**What needs to be done**
Reproduce the records below; each should match the original exactly.

((

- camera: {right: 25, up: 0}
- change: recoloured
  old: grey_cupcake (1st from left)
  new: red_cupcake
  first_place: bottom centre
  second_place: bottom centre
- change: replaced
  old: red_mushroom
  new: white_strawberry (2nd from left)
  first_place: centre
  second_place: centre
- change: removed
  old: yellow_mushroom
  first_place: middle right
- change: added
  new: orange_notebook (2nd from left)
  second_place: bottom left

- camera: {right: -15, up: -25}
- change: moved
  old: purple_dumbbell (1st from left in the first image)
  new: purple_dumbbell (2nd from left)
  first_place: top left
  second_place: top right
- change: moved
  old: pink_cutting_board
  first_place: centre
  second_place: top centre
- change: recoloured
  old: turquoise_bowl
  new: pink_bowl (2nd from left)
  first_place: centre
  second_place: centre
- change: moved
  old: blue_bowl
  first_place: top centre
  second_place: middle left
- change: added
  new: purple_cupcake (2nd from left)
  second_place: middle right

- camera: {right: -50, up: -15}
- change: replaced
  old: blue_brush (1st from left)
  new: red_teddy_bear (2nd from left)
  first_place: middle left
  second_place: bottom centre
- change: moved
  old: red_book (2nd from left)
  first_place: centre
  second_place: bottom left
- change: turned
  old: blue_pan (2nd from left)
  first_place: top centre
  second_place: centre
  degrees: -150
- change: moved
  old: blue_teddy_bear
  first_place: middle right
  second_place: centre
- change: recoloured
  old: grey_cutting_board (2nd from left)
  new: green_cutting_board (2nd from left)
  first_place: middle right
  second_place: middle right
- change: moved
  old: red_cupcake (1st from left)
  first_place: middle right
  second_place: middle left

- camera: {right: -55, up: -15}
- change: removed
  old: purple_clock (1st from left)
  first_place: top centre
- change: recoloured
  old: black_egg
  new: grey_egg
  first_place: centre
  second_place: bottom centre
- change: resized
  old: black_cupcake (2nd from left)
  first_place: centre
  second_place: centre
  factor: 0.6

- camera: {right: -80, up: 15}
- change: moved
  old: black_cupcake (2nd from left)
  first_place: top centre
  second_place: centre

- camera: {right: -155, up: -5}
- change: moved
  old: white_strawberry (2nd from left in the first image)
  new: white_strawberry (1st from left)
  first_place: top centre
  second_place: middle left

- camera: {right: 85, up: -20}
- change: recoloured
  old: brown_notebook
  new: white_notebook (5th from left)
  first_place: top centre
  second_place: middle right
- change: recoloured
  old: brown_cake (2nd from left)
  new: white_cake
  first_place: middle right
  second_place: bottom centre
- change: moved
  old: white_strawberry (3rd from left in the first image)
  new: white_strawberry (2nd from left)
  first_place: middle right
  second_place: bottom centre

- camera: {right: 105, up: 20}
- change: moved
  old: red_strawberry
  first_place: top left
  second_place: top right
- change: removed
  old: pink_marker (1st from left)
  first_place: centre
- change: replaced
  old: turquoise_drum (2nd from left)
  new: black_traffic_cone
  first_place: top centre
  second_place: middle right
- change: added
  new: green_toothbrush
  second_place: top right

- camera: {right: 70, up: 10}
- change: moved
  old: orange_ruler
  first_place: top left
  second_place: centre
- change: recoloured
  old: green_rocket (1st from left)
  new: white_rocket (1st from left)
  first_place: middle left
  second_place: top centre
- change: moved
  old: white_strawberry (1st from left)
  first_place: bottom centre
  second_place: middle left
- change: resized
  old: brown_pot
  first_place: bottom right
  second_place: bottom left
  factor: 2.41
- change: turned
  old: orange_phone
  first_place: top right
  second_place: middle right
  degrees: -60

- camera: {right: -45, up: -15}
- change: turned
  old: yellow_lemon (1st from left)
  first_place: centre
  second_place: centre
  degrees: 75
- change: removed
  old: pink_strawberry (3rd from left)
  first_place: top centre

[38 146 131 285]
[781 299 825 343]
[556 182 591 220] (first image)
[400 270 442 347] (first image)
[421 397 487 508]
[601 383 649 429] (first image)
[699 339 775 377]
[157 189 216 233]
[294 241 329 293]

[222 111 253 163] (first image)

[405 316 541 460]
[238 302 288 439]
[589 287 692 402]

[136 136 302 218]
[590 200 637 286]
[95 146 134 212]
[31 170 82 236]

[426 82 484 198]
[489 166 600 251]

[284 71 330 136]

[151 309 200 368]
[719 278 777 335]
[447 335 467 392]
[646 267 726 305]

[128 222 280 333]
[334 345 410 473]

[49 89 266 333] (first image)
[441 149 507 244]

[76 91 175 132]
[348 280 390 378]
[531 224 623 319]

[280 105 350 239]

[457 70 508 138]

))

**Task result**
- camera: {right: 25, up: 0}
- change: recoloured
  old: grey_cupcake (1st from left)
  new: red_cupcake
  first_place: bottom centre
  second_place: bottom centre
- change: replaced
  old: red_mushroom
  new: white_strawberry (2nd from left)
  first_place: centre
  second_place: centre
- change: removed
  old: yellow_mushroom
  first_place: middle right
- change: added
  new: orange_notebook (2nd from left)
  second_place: bottom left

- camera: {right: -15, up: -25}
- change: moved
  old: purple_dumbbell (1st from left in the first image)
  new: purple_dumbbell (2nd from left)
  first_place: top left
  second_place: top right
- change: moved
  old: pink_cutting_board
  first_place: centre
  second_place: top centre
- change: recoloured
  old: turquoise_bowl
  new: pink_bowl (2nd from left)
  first_place: centre
  second_place: centre
- change: moved
  old: blue_bowl
  first_place: top centre
  second_place: middle left
- change: added
  new: purple_cupcake (2nd from left)
  second_place: middle right

- camera: {right: -50, up: -15}
- change: replaced
  old: blue_brush (1st from left)
  new: red_teddy_bear (2nd from left)
  first_place: middle left
  second_place: bottom centre
- change: moved
  old: red_book (2nd from left)
  first_place: centre
  second_place: bottom left
- change: turned
  old: blue_pan (2nd from left)
  first_place: top centre
  second_place: centre
  degrees: -150
- change: moved
  old: blue_teddy_bear
  first_place: middle right
  second_place: centre
- change: recoloured
  old: grey_cutting_board (2nd from left)
  new: green_cutting_board (2nd from left)
  first_place: middle right
  second_place: middle right
- change: moved
  old: red_cupcake (1st from left)
  first_place: middle right
  second_place: middle left

- camera: {right: -55, up: -15}
- change: removed
  old: purple_clock (1st from left)
  first_place: top centre
- change: recoloured
  old: black_egg
  new: grey_egg
  first_place: centre
  second_place: bottom centre
- change: resized
  old: black_cupcake (2nd from left)
  first_place: centre
  second_place: centre
  factor: 0.6

- camera: {right: -80, up: 15}
- change: moved
  old: black_cupcake (2nd from left)
  first_place: top centre
  second_place: centre

- camera: {right: -155, up: -5}
- change: moved
  old: white_strawberry (2nd from left in the first image)
  new: white_strawberry (1st from left)
  first_place: top centre
  second_place: middle left

- camera: {right: 85, up: -20}
- change: recoloured
  old: brown_notebook
  new: white_notebook (5th from left)
  first_place: top centre
  second_place: middle right
- change: recoloured
  old: brown_cake (2nd from left)
  new: white_cake
  first_place: middle right
  second_place: bottom centre
- change: moved
  old: white_strawberry (3rd from left in the first image)
  new: white_strawberry (2nd from left)
  first_place: middle right
  second_place: bottom centre

- camera: {right: 105, up: 20}
- change: moved
  old: red_strawberry
  first_place: top left
  second_place: top right
- change: removed
  old: pink_marker (1st from left)
  first_place: centre
- change: replaced
  old: turquoise_drum (2nd from left)
  new: black_traffic_cone
  first_place: top centre
  second_place: middle right
- change: added
  new: green_toothbrush
  second_place: top right

- camera: {right: 70, up: 10}
- change: moved
  old: orange_ruler
  first_place: top left
  second_place: centre
- change: recoloured
  old: green_rocket (1st from left)
  new: white_rocket (1st from left)
  first_place: middle left
  second_place: top centre
- change: moved
  old: white_strawberry (1st from left)
  first_place: bottom centre
  second_place: middle left
- change: resized
  old: brown_pot
  first_place: bottom right
  second_place: bottom left
  factor: 2.41
- change: turned
  old: orange_phone
  first_place: top right
  second_place: middle right
  degrees: -60

- camera: {right: -45, up: -15}
- change: turned
  old: yellow_lemon (1st from left)
  first_place: centre
  second_place: centre
  degrees: 75
- change: removed
  old: pink_strawberry (3rd from left)
  first_place: top centre

[38 146 131 285]
[781 299 825 343]
[556 182 591 220] (first image)
[400 270 442 347] (first image)
[421 397 487 508]
[601 383 649 429] (first image)
[699 339 775 377]
[157 189 216 233]
[294 241 329 293]

[222 111 253 163] (first image)

[405 316 541 460]
[238 302 288 439]
[589 287 692 402]

[136 136 302 218]
[590 200 637 286]
[95 146 134 212]
[31 170 82 236]

[426 82 484 198]
[489 166 600 251]

[284 71 330 136]

[151 309 200 368]
[719 278 777 335]
[447 335 467 392]
[646 267 726 305]

[128 222 280 333]
[334 345 410 473]

[49 89 266 333] (first image)
[441 149 507 244]

[76 91 175 132]
[348 280 390 378]
[531 224 623 319]

[280 105 350 239]

[457 70 508 138]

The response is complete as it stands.